TASK GOAL: Copy the data that appears below exactly. Drop the pictures.

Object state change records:
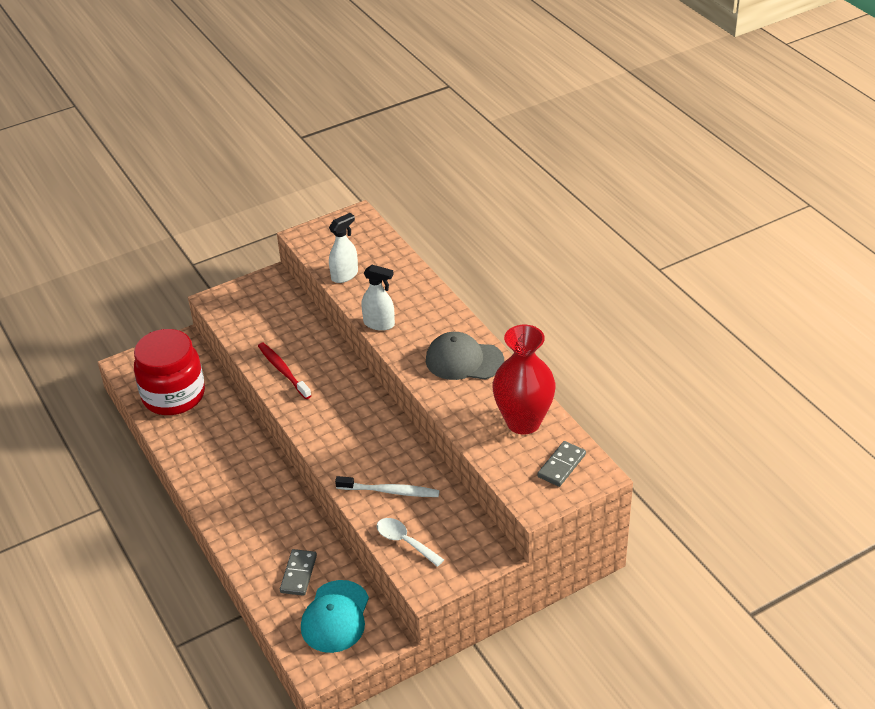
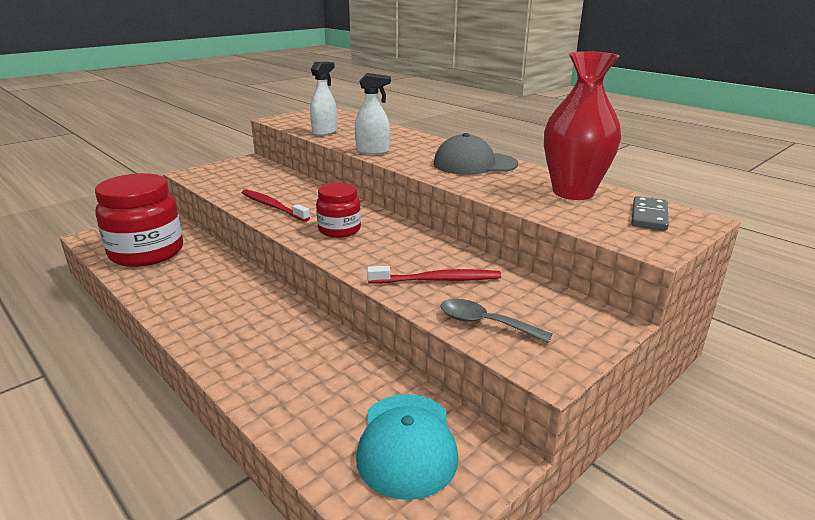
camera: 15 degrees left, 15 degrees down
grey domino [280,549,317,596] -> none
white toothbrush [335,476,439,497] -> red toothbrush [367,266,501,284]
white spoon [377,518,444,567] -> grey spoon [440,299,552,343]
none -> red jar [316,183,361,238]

FINAL ANSWER:
camera: 15 degrees left, 15 degrees down
grey domino [280,549,317,596] -> none
white toothbrush [335,476,439,497] -> red toothbrush [367,266,501,284]
white spoon [377,518,444,567] -> grey spoon [440,299,552,343]
none -> red jar [316,183,361,238]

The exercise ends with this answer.